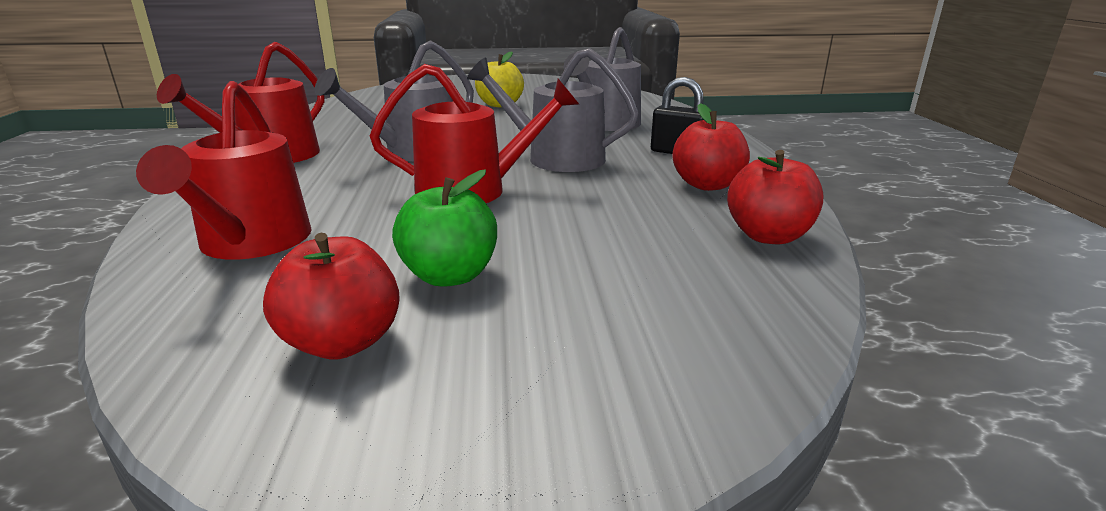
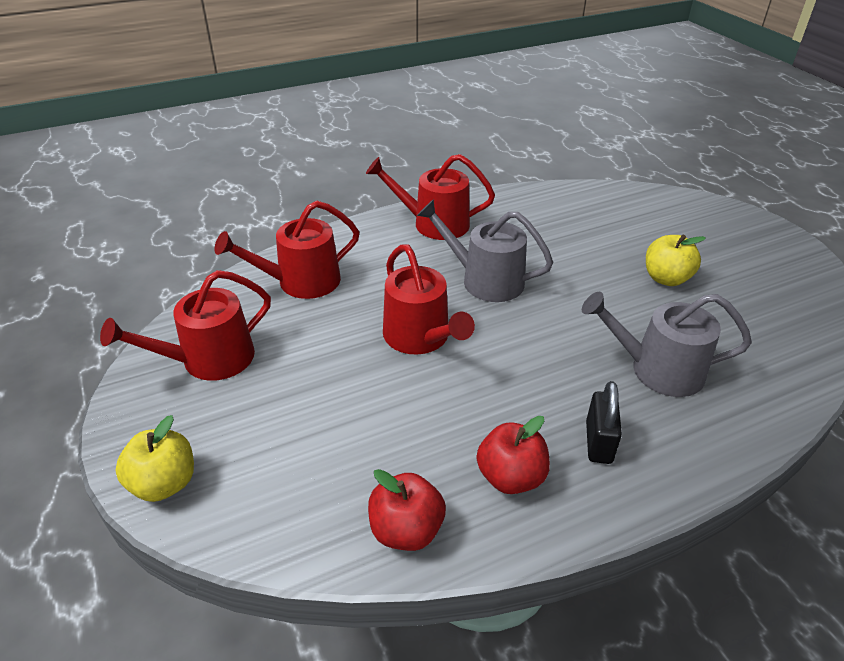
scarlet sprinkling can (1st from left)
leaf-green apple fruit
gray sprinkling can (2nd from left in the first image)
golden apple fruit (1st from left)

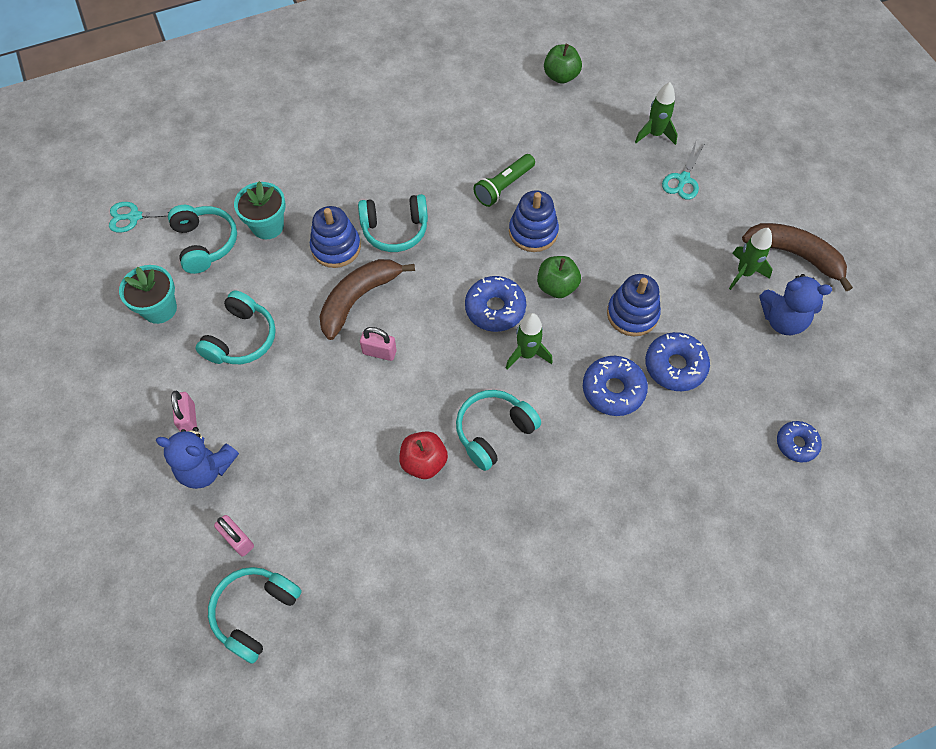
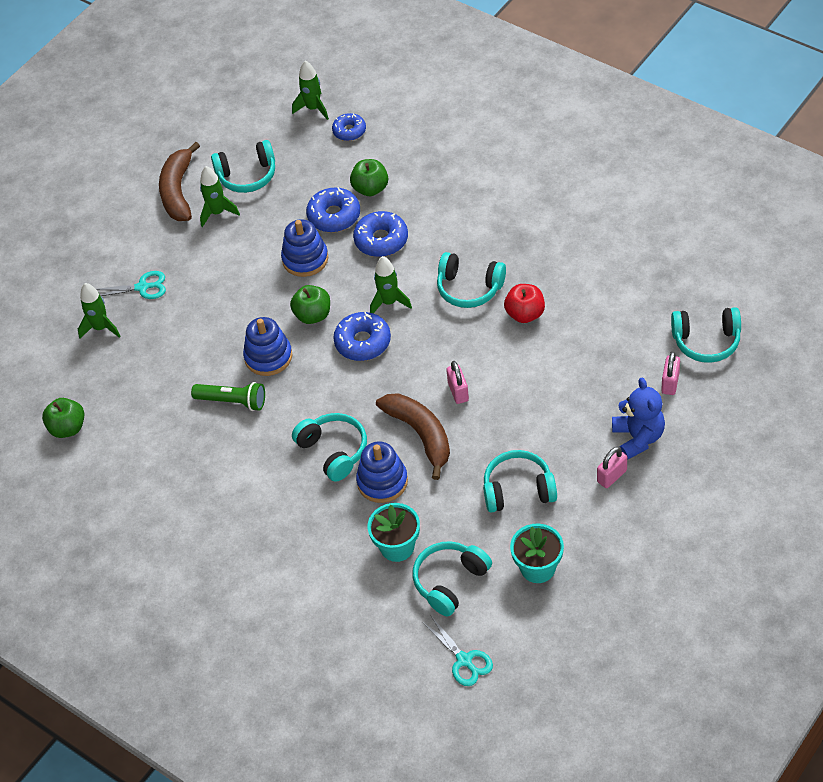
russet banana (2nd from left)
aqua headset (1st from left)
leaf-green spaceship (3rd from left)
leaf-green apple fruit (3rd from left)

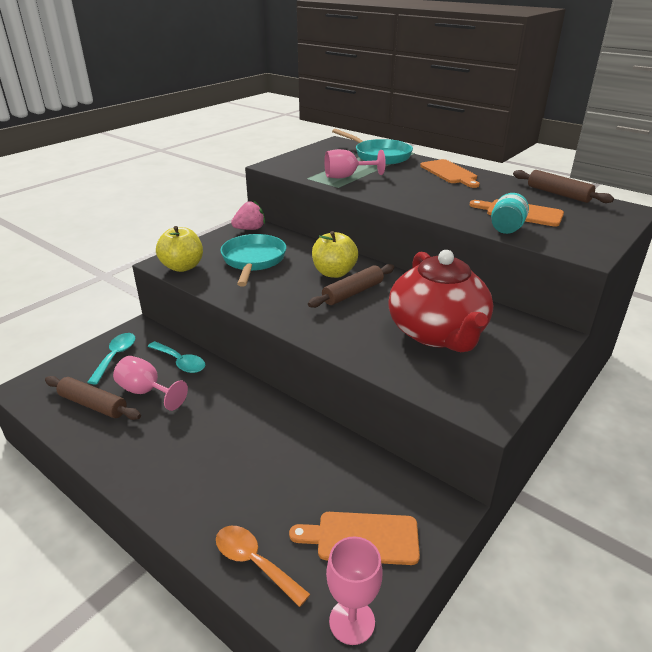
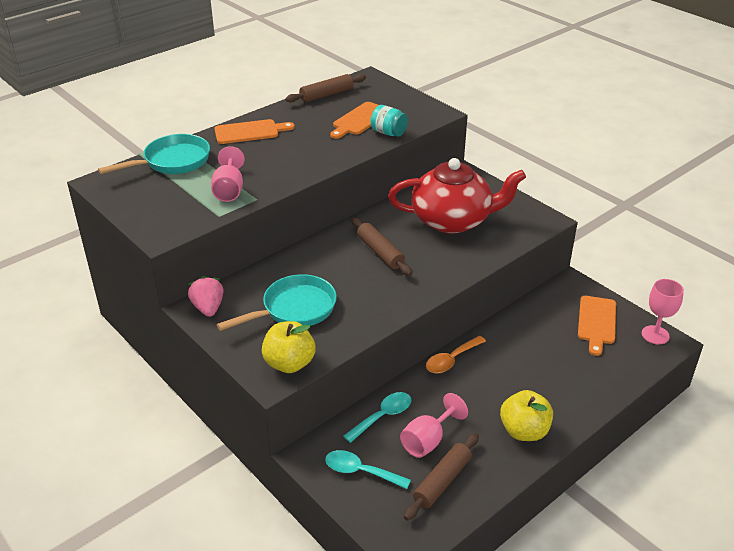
orange tablespoon
aqua skillet (2nd from left)
golden apple fruit (2nd from left)

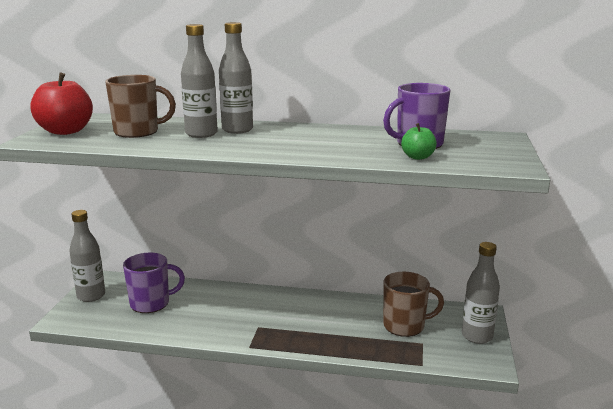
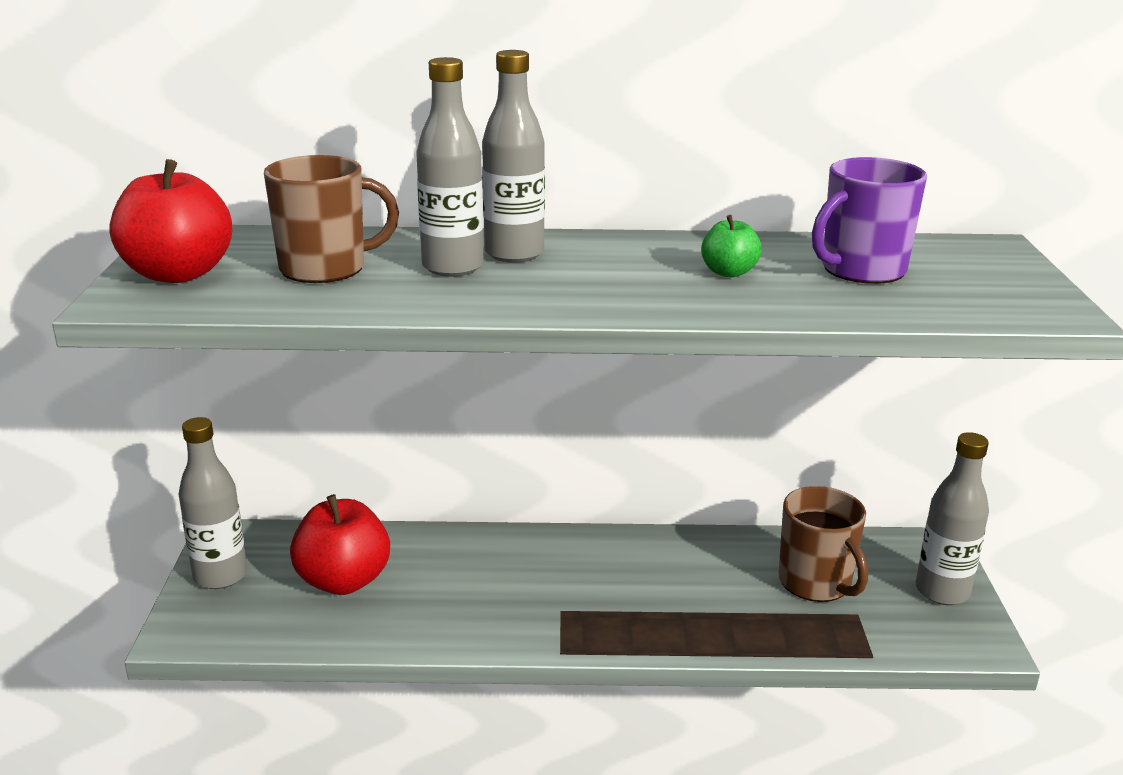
scarlet apple fruit (2nd from left)
russet coffee mug (2nd from left)
leaf-green apple fruit

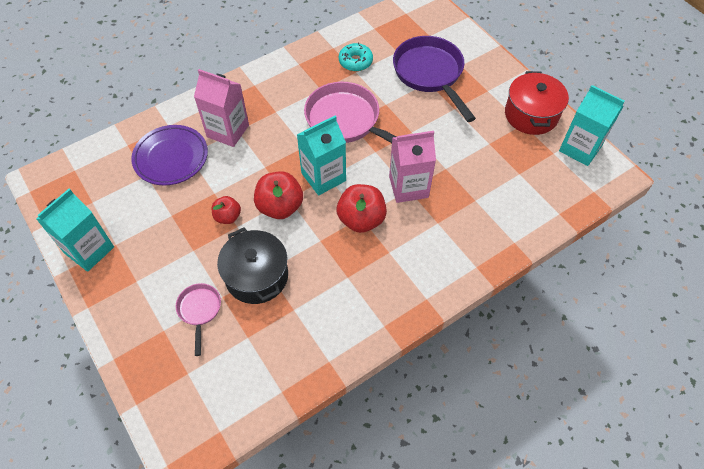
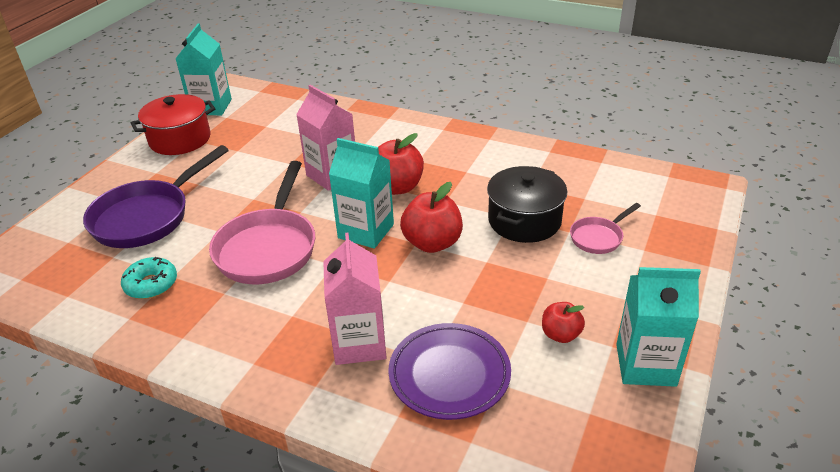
scarlet apple fruit (3rd from left)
::::
WHAT NEEDS TO BE DONE: In the answer, all of the material should appear exactly as given, with no picture carried over.

ANSWER BOX:
scarlet sprinkling can (1st from left)
leaf-green apple fruit
gray sprinkling can (2nd from left in the first image)
golden apple fruit (1st from left)

russet banana (2nd from left)
aqua headset (1st from left)
leaf-green spaceship (3rd from left)
leaf-green apple fruit (3rd from left)

orange tablespoon
aqua skillet (2nd from left)
golden apple fruit (2nd from left)

scarlet apple fruit (2nd from left)
russet coffee mug (2nd from left)
leaf-green apple fruit

scarlet apple fruit (3rd from left)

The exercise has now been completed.